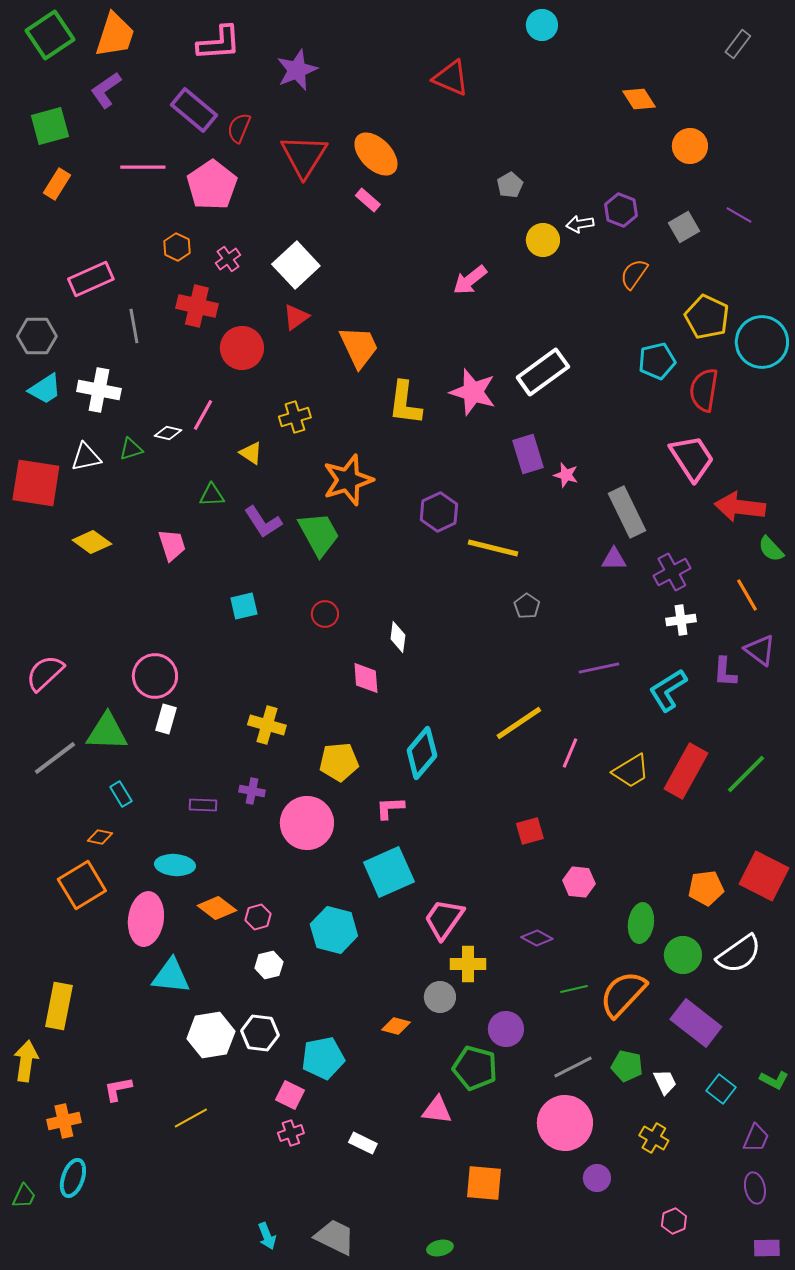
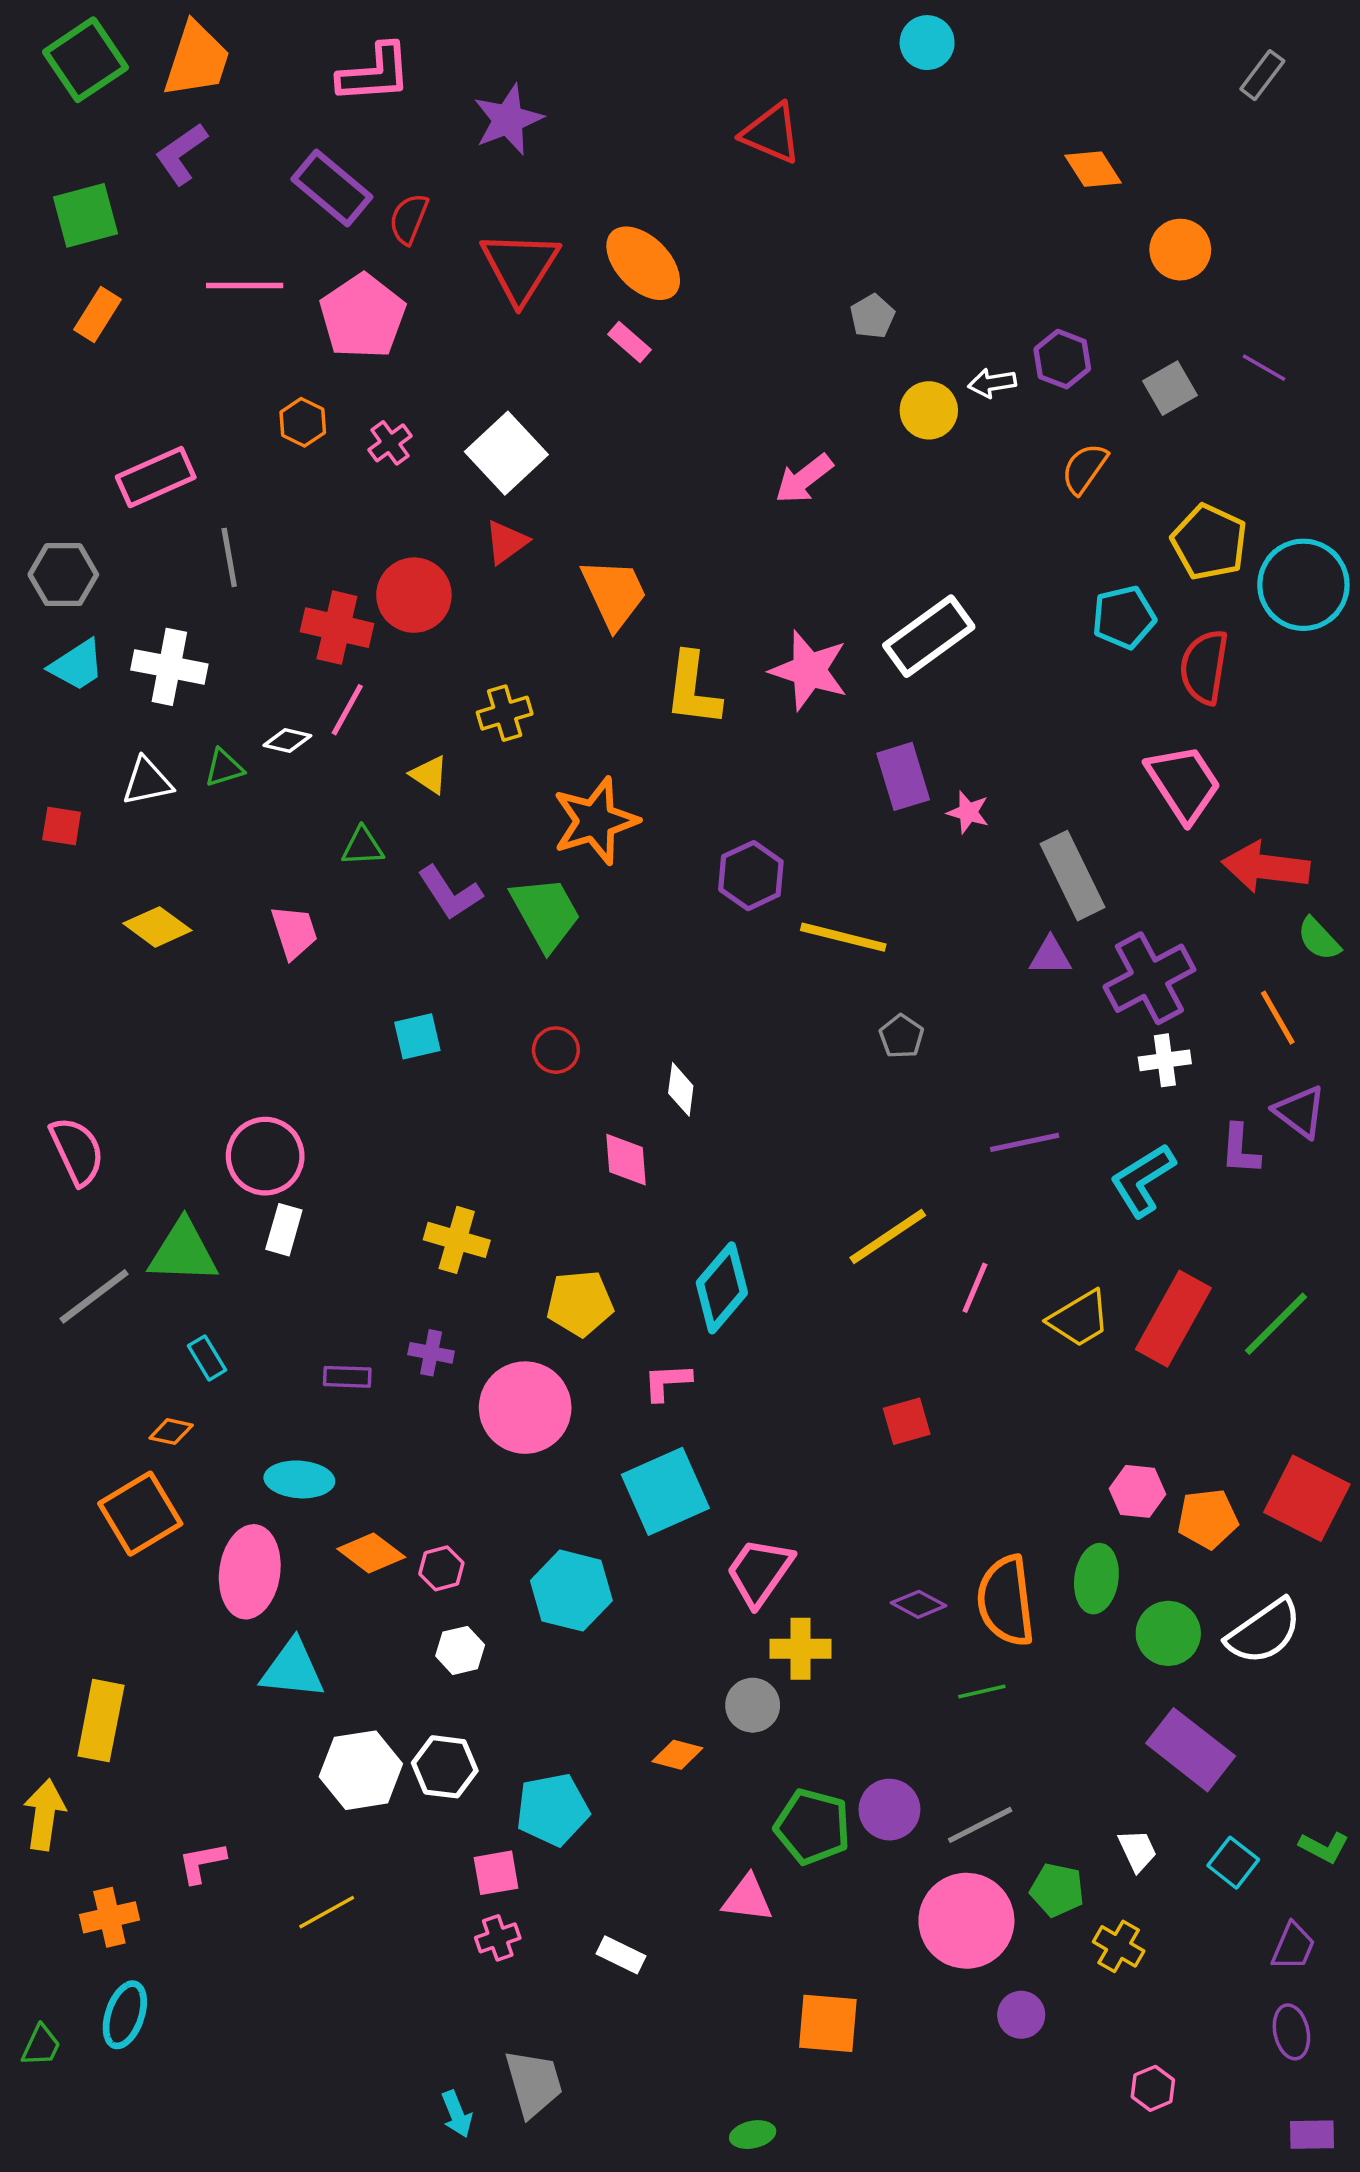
red cross: (197, 306) -> (337, 628), moved
red square: (36, 483) -> (62, 826), size x0.5
purple cross: (672, 572) -> (1149, 978), size x1.4
pink semicircle: (45, 673) -> (77, 1151), turned 108
pink hexagon: (579, 882) -> (1137, 1491), moved
orange semicircle: (623, 994) -> (1006, 1601), moved, turned -50
purple circle: (506, 1029) -> (889, 1810), moved
green pentagon: (627, 1066) -> (1057, 1890), moved
pink square: (290, 1095) -> (496, 1873), turned -36
gray trapezoid: (335, 1237) -> (534, 2083), moved, turned 48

=-=-=

Task goal | Transcribe the line that contains "pink square: (290, 1095)" exactly, then each line after it through the end of the material. Nothing else belongs in the output.

Task solution |
pink square: (290, 1095) -> (496, 1873), turned -36
gray trapezoid: (335, 1237) -> (534, 2083), moved, turned 48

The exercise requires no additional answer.